Task material:
····················

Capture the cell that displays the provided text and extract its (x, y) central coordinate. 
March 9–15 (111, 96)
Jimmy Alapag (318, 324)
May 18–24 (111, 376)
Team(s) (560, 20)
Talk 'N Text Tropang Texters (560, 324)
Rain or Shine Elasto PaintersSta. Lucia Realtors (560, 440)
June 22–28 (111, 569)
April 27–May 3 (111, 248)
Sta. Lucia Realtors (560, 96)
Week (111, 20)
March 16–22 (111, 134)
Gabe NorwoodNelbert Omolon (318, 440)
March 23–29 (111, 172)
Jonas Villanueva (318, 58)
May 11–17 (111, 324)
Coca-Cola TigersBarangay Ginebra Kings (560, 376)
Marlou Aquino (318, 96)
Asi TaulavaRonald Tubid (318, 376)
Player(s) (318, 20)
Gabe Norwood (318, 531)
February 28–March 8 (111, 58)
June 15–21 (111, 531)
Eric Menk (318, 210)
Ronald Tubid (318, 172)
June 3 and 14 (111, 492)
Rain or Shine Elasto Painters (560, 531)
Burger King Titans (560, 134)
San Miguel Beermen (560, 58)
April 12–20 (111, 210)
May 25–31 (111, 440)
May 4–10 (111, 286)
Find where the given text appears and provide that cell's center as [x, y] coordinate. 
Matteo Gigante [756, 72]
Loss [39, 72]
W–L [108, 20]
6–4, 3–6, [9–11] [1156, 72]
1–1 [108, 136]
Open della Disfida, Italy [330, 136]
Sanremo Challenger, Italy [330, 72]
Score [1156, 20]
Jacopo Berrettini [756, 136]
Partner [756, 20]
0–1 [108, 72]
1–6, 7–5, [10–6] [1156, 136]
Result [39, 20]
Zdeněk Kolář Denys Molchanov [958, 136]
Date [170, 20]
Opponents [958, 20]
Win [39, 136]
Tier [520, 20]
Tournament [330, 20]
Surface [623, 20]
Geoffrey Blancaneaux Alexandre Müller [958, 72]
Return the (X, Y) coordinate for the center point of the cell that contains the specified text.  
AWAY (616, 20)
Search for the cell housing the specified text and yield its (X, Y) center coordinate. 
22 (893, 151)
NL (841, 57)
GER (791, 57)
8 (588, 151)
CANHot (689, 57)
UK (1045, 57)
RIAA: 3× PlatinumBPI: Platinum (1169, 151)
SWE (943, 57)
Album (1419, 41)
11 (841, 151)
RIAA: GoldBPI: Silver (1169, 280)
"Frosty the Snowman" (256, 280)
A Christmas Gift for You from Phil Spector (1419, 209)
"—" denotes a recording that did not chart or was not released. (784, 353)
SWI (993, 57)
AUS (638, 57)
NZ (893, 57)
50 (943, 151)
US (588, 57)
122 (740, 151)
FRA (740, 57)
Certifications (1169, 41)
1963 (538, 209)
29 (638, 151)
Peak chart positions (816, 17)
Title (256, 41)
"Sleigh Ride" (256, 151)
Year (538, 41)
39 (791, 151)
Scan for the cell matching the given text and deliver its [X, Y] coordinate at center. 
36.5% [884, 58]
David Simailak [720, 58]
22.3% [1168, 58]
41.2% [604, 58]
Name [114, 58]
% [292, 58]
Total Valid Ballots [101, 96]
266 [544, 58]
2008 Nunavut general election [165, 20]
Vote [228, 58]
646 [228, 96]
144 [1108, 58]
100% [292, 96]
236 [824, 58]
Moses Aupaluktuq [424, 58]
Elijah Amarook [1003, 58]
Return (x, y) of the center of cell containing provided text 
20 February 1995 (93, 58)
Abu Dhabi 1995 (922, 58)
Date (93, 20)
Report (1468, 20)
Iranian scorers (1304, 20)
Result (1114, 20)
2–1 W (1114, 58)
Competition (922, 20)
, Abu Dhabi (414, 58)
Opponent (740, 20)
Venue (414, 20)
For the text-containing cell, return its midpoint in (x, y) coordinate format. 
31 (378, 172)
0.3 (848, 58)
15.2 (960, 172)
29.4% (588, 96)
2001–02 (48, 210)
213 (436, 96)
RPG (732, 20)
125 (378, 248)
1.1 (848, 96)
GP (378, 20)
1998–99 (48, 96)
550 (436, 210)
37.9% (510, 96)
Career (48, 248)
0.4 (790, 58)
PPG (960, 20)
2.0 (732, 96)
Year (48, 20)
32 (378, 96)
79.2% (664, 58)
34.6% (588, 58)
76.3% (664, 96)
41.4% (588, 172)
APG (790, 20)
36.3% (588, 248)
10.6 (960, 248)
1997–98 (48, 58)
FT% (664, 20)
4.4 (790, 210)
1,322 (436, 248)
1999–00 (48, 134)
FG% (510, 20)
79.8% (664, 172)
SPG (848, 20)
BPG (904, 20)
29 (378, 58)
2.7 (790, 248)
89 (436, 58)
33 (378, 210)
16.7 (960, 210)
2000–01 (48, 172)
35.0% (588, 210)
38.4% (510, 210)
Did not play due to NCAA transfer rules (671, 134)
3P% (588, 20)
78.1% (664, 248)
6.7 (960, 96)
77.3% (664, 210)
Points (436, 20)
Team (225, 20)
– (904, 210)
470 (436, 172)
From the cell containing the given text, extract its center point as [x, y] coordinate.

····················

Rewrite every line of the items above as a numbered list, skipping any blank lines.

Written response:
1. Capture the cell that displays the provided text and extract its (x, y) central coordinate. 
2. March 9–15 (111, 96)
3. Jimmy Alapag (318, 324)
4. May 18–24 (111, 376)
5. Team(s) (560, 20)
6. Talk 'N Text Tropang Texters (560, 324)
7. Rain or Shine Elasto PaintersSta. Lucia Realtors (560, 440)
8. June 22–28 (111, 569)
9. April 27–May 3 (111, 248)
10. Sta. Lucia Realtors (560, 96)
11. Week (111, 20)
12. March 16–22 (111, 134)
13. Gabe NorwoodNelbert Omolon (318, 440)
14. March 23–29 (111, 172)
15. Jonas Villanueva (318, 58)
16. May 11–17 (111, 324)
17. Coca-Cola TigersBarangay Ginebra Kings (560, 376)
18. Marlou Aquino (318, 96)
19. Asi TaulavaRonald Tubid (318, 376)
20. Player(s) (318, 20)
21. Gabe Norwood (318, 531)
22. February 28–March 8 (111, 58)
23. June 15–21 (111, 531)
24. Eric Menk (318, 210)
25. Ronald Tubid (318, 172)
26. June 3 and 14 (111, 492)
27. Rain or Shine Elasto Painters (560, 531)
28. Burger King Titans (560, 134)
29. San Miguel Beermen (560, 58)
30. April 12–20 (111, 210)
31. May 25–31 (111, 440)
32. May 4–10 (111, 286)
33. Find where the given text appears and provide that cell's center as [x, y] coordinate. 
34. Matteo Gigante [756, 72]
35. Loss [39, 72]
36. W–L [108, 20]
37. 6–4, 3–6, [9–11] [1156, 72]
38. 1–1 [108, 136]
39. Open della Disfida, Italy [330, 136]
40. Sanremo Challenger, Italy [330, 72]
41. Score [1156, 20]
42. Jacopo Berrettini [756, 136]
43. Partner [756, 20]
44. 0–1 [108, 72]
45. 1–6, 7–5, [10–6] [1156, 136]
46. Result [39, 20]
47. Zdeněk Kolář Denys Molchanov [958, 136]
48. Date [170, 20]
49. Opponents [958, 20]
50. Win [39, 136]
51. Tier [520, 20]
52. Tournament [330, 20]
53. Surface [623, 20]
54. Geoffrey Blancaneaux Alexandre Müller [958, 72]
55. Return the (X, Y) coordinate for the center point of the cell that contains the specified text.  
56. AWAY (616, 20)
57. Search for the cell housing the specified text and yield its (X, Y) center coordinate. 
58. 22 (893, 151)
59. NL (841, 57)
60. GER (791, 57)
61. 8 (588, 151)
62. CANHot (689, 57)
63. UK (1045, 57)
64. RIAA: 3× PlatinumBPI: Platinum (1169, 151)
65. SWE (943, 57)
66. Album (1419, 41)
67. 11 (841, 151)
68. RIAA: GoldBPI: Silver (1169, 280)
69. "Frosty the Snowman" (256, 280)
70. A Christmas Gift for You from Phil Spector (1419, 209)
71. "—" denotes a recording that did not chart or was not released. (784, 353)
72. SWI (993, 57)
73. AUS (638, 57)
74. NZ (893, 57)
75. 50 (943, 151)
76. US (588, 57)
77. 122 (740, 151)
78. FRA (740, 57)
79. Certifications (1169, 41)
80. 1963 (538, 209)
81. 29 (638, 151)
82. Peak chart positions (816, 17)
83. Title (256, 41)
84. "Sleigh Ride" (256, 151)
85. Year (538, 41)
86. 39 (791, 151)
87. Scan for the cell matching the given text and deliver its [X, Y] coordinate at center. 
88. 36.5% [884, 58]
89. David Simailak [720, 58]
90. 22.3% [1168, 58]
91. 41.2% [604, 58]
92. Name [114, 58]
93. % [292, 58]
94. Total Valid Ballots [101, 96]
95. 266 [544, 58]
96. 2008 Nunavut general election [165, 20]
97. Vote [228, 58]
98. 646 [228, 96]
99. 144 [1108, 58]
100. 100% [292, 96]
101. 236 [824, 58]
102. Moses Aupaluktuq [424, 58]
103. Elijah Amarook [1003, 58]
104. Return (x, y) of the center of cell containing provided text 
105. 20 February 1995 (93, 58)
106. Abu Dhabi 1995 (922, 58)
107. Date (93, 20)
108. Report (1468, 20)
109. Iranian scorers (1304, 20)
110. Result (1114, 20)
111. 2–1 W (1114, 58)
112. Competition (922, 20)
113. , Abu Dhabi (414, 58)
114. Opponent (740, 20)
115. Venue (414, 20)
116. For the text-containing cell, return its midpoint in (x, y) coordinate format. 
117. 31 (378, 172)
118. 0.3 (848, 58)
119. 15.2 (960, 172)
120. 29.4% (588, 96)
121. 2001–02 (48, 210)
122. 213 (436, 96)
123. RPG (732, 20)
124. 125 (378, 248)
125. 1.1 (848, 96)
126. GP (378, 20)
127. 1998–99 (48, 96)
128. 550 (436, 210)
129. 37.9% (510, 96)
130. Career (48, 248)
131. 0.4 (790, 58)
132. PPG (960, 20)
133. 2.0 (732, 96)
134. Year (48, 20)
135. 32 (378, 96)
136. 79.2% (664, 58)
137. 34.6% (588, 58)
138. 76.3% (664, 96)
139. 41.4% (588, 172)
140. APG (790, 20)
141. 36.3% (588, 248)
142. 10.6 (960, 248)
143. 1997–98 (48, 58)
144. FT% (664, 20)
145. 4.4 (790, 210)
146. 1,322 (436, 248)
147. 1999–00 (48, 134)
148. FG% (510, 20)
149. 79.8% (664, 172)
150. SPG (848, 20)
151. BPG (904, 20)
152. 29 (378, 58)
153. 2.7 (790, 248)
154. 89 (436, 58)
155. 33 (378, 210)
156. 16.7 (960, 210)
157. 2000–01 (48, 172)
158. 35.0% (588, 210)
159. 38.4% (510, 210)
160. Did not play due to NCAA transfer rules (671, 134)
161. 3P% (588, 20)
162. 78.1% (664, 248)
163. 6.7 (960, 96)
164. 77.3% (664, 210)
165. Points (436, 20)
166. Team (225, 20)
167. – (904, 210)
168. 470 (436, 172)
169. From the cell containing the given text, extract its center point as [x, y] coordinate.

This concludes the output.